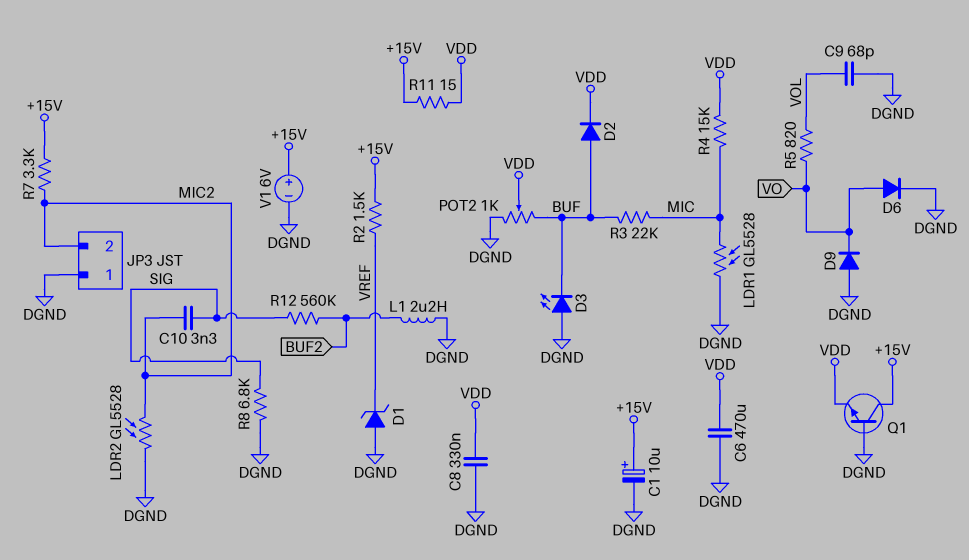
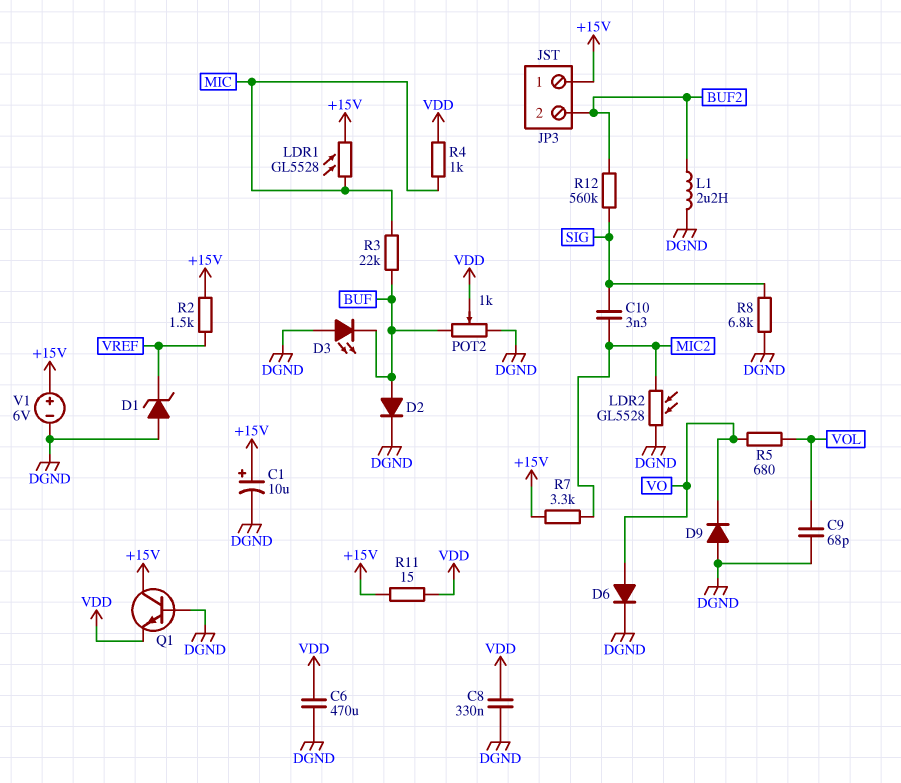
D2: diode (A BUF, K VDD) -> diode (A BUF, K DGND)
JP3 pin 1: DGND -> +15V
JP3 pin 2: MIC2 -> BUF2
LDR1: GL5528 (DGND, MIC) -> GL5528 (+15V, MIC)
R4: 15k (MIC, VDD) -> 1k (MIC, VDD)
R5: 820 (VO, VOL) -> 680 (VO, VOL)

■ REQUIRED ACTION ■
Pictures are to be left out; the records above must be repeated word for word.

■ ANSWER BOX ■
D2: diode (A BUF, K VDD) -> diode (A BUF, K DGND)
JP3 pin 1: DGND -> +15V
JP3 pin 2: MIC2 -> BUF2
LDR1: GL5528 (DGND, MIC) -> GL5528 (+15V, MIC)
R4: 15k (MIC, VDD) -> 1k (MIC, VDD)
R5: 820 (VO, VOL) -> 680 (VO, VOL)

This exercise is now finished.